■ **Listed entries**
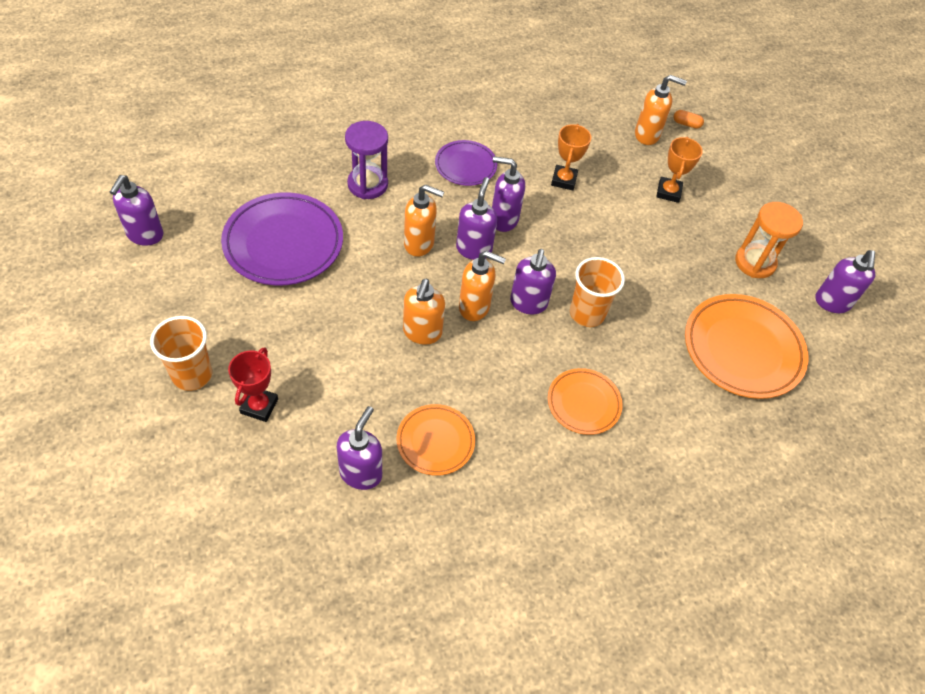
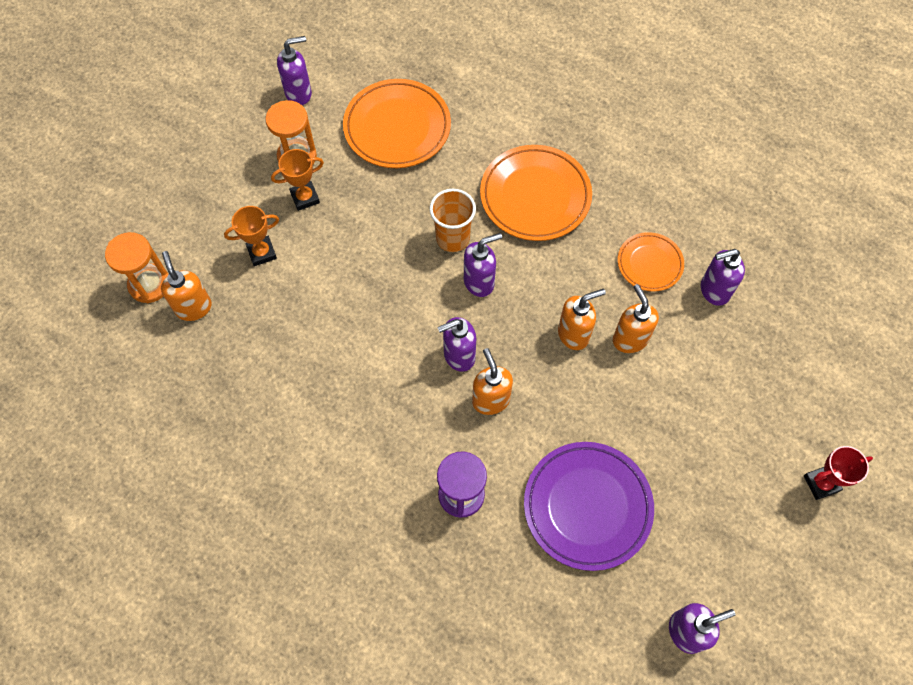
camera: 120 degrees left, 10 degrees up
orange cup [150,316,212,391] -> none
red trophy [228,347,278,422] -> red trophy moved to [804,446,873,500]
purple plate [435,140,498,186] -> none
orange soap dispenser [459,251,506,321] -> orange soap dispenser moved to [613,284,659,353]
purple soap dispenser [492,156,525,232] -> none
orange plate [548,368,623,435] -> orange plate [480,145,592,241], size x1.74
orange trophy [551,124,591,191] -> orange trophy moved to [271,149,324,211]
orange capsule [674,110,704,129] -> orange hourglass [105,232,169,303]

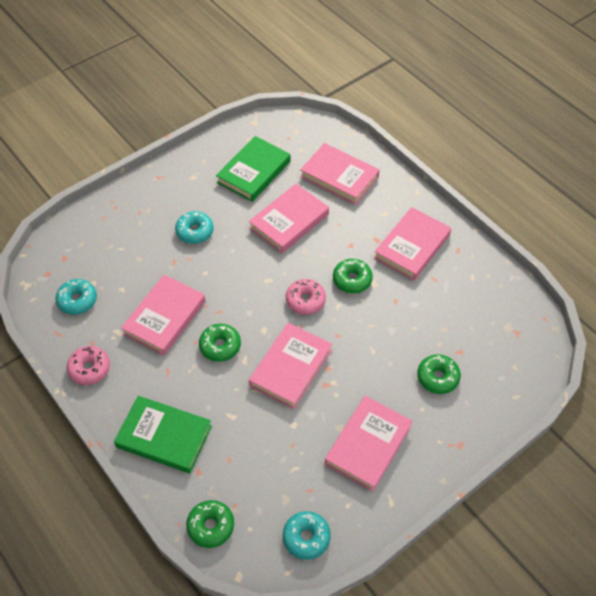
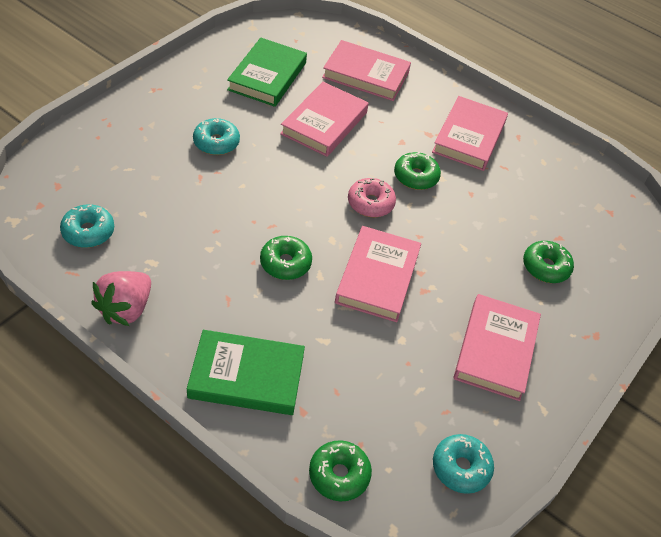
camera: 20 degrees left, 5 degrees down
pink donut [67,346,110,385] -> pink strawberry [91,271,151,326]
pink book [121,275,206,355] -> none

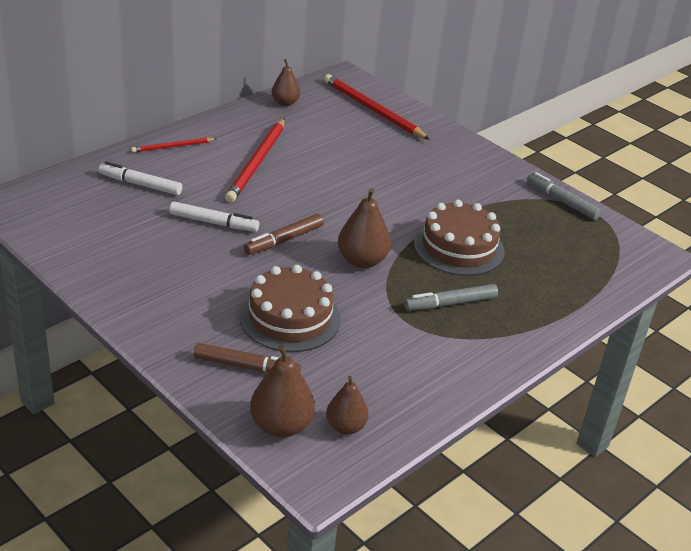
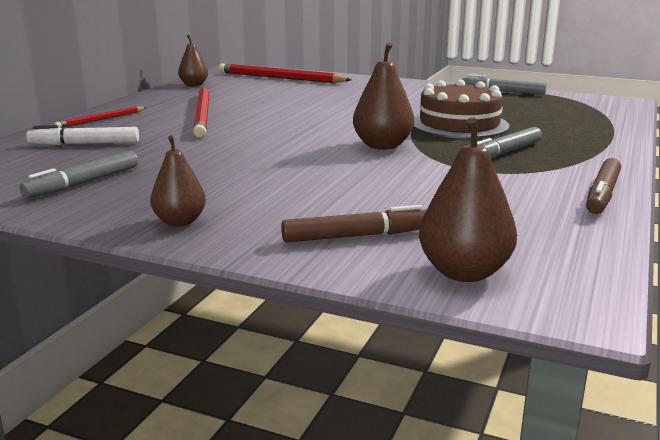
camera: 20 degrees left, 15 degrees down
white marker [169,202,259,232] -> none
brown cake [240,265,341,352] -> none
brown marker [244,214,324,255] -> brown marker moved to [586,158,621,214]
brown pear [326,376,369,434] -> brown pear moved to [150,135,206,227]
none -> grey marker [20,151,138,198]

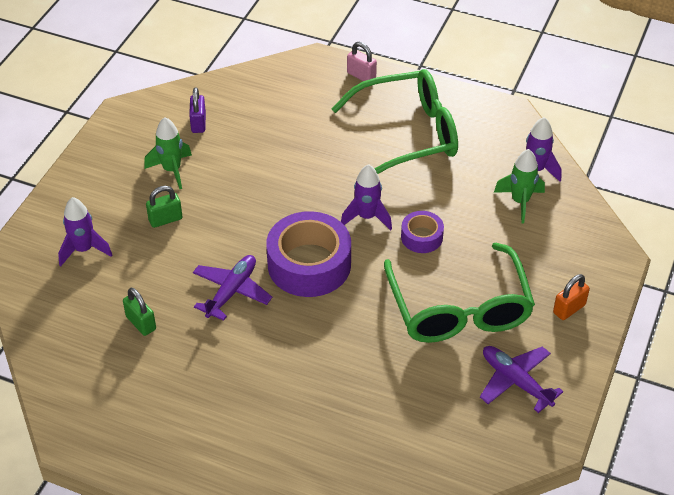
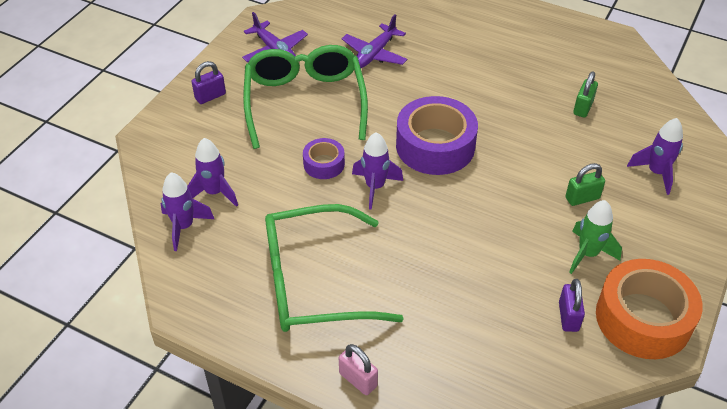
camera: 175 degrees left, 0 degrees up
green padlock [123,288,156,336] -> green padlock turned 60 degrees clockwise [573,71,598,118]
purple plane [193,255,272,321] -> purple plane moved to [342,14,407,68]
green rocket [494,149,545,223] -> purple rocket [188,138,238,207]
orange padlock [553,274,590,320] -> purple padlock [192,61,226,104]
none -> orange tape [596,259,703,359]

■ **The problem**
Give back the material above exactly as it appears, minus any picture.

■ **Your response**
camera: 120 degrees left, 10 degrees up
orange cup [150,316,212,391] -> none
red trophy [228,347,278,422] -> red trophy moved to [804,446,873,500]
purple plate [435,140,498,186] -> none
orange soap dispenser [459,251,506,321] -> orange soap dispenser moved to [613,284,659,353]
purple soap dispenser [492,156,525,232] -> none
orange plate [548,368,623,435] -> orange plate [480,145,592,241], size x1.74
orange trophy [551,124,591,191] -> orange trophy moved to [271,149,324,211]
orange capsule [674,110,704,129] -> orange hourglass [105,232,169,303]

camera: 20 degrees left, 5 degrees down
pink donut [67,346,110,385] -> pink strawberry [91,271,151,326]
pink book [121,275,206,355] -> none

camera: 20 degrees left, 15 degrees down
white marker [169,202,259,232] -> none
brown cake [240,265,341,352] -> none
brown marker [244,214,324,255] -> brown marker moved to [586,158,621,214]
brown pear [326,376,369,434] -> brown pear moved to [150,135,206,227]
none -> grey marker [20,151,138,198]

camera: 175 degrees left, 0 degrees up
green padlock [123,288,156,336] -> green padlock turned 60 degrees clockwise [573,71,598,118]
purple plane [193,255,272,321] -> purple plane moved to [342,14,407,68]
green rocket [494,149,545,223] -> purple rocket [188,138,238,207]
orange padlock [553,274,590,320] -> purple padlock [192,61,226,104]
none -> orange tape [596,259,703,359]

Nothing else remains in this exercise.